| Description of the task |
In the records, find each line where "rosa" occurs, and copy it.

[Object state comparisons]
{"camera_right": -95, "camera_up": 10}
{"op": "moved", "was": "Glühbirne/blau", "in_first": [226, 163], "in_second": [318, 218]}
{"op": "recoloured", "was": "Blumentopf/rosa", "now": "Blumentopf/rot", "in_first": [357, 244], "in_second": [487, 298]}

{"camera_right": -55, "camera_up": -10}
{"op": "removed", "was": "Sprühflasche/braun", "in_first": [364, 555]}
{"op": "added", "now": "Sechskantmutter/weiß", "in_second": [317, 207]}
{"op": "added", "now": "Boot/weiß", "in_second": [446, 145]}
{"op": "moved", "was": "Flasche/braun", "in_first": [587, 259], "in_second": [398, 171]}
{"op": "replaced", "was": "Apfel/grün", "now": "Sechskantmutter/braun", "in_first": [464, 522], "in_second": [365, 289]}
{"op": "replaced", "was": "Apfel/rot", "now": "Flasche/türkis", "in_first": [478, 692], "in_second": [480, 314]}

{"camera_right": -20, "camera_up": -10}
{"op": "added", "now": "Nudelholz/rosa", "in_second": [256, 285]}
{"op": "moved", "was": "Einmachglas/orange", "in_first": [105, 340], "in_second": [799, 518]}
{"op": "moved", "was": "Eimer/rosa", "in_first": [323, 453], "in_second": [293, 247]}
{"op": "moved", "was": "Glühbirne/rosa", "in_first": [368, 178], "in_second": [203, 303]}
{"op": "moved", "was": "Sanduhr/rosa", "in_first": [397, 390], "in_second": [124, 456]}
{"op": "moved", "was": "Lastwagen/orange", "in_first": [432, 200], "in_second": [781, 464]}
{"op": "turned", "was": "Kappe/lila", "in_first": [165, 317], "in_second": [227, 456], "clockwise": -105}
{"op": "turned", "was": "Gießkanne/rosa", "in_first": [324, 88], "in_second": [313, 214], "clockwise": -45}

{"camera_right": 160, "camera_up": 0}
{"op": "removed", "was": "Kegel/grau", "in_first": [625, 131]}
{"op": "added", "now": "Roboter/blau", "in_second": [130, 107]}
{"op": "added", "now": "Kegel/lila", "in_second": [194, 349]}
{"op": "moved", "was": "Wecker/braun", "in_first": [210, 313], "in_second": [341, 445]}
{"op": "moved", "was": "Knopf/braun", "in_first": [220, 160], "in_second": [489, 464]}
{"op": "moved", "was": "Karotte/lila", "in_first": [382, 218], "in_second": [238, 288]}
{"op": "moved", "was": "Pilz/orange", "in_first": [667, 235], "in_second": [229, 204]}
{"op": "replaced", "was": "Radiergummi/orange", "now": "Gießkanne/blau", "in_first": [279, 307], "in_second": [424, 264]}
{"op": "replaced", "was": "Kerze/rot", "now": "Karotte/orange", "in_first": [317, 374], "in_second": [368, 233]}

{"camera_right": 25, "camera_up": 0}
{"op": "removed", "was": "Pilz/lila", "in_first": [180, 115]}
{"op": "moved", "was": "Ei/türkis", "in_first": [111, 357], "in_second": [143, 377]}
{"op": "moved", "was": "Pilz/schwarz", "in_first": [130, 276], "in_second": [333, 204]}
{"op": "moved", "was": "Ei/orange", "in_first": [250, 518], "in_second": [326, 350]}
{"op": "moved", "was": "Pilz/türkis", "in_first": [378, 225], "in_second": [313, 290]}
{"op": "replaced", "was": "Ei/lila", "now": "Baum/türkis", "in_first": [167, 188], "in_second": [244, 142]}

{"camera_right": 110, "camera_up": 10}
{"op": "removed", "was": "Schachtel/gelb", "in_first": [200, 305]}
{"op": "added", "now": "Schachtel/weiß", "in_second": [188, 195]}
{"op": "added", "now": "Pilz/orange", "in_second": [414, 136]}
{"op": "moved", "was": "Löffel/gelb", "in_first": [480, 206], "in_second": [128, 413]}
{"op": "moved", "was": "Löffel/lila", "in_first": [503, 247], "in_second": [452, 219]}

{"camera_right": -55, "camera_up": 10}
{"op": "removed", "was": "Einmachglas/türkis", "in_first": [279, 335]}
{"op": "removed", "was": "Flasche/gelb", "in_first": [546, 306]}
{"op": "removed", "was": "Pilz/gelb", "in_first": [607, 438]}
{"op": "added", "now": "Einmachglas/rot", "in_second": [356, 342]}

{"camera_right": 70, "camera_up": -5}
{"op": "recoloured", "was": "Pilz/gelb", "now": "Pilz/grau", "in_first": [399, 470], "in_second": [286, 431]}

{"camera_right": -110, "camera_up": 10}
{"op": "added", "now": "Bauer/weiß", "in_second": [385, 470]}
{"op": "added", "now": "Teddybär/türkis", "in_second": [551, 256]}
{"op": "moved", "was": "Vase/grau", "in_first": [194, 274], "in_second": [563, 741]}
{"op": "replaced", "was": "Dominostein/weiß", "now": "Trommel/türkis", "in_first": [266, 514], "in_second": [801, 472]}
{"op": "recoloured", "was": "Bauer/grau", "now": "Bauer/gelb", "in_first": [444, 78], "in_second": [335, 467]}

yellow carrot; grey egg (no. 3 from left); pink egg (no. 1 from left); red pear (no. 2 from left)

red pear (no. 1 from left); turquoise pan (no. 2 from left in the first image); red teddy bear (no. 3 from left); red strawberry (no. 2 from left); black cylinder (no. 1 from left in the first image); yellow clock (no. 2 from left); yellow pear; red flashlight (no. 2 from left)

| Output for this task |
{"op": "recoloured", "was": "Blumentopf/rosa", "now": "Blumentopf/rot", "in_first": [357, 244], "in_second": [487, 298]}
{"op": "added", "now": "Nudelholz/rosa", "in_second": [256, 285]}
{"op": "moved", "was": "Eimer/rosa", "in_first": [323, 453], "in_second": [293, 247]}
{"op": "moved", "was": "Glühbirne/rosa", "in_first": [368, 178], "in_second": [203, 303]}
{"op": "moved", "was": "Sanduhr/rosa", "in_first": [397, 390], "in_second": [124, 456]}
{"op": "turned", "was": "Gießkanne/rosa", "in_first": [324, 88], "in_second": [313, 214], "clockwise": -45}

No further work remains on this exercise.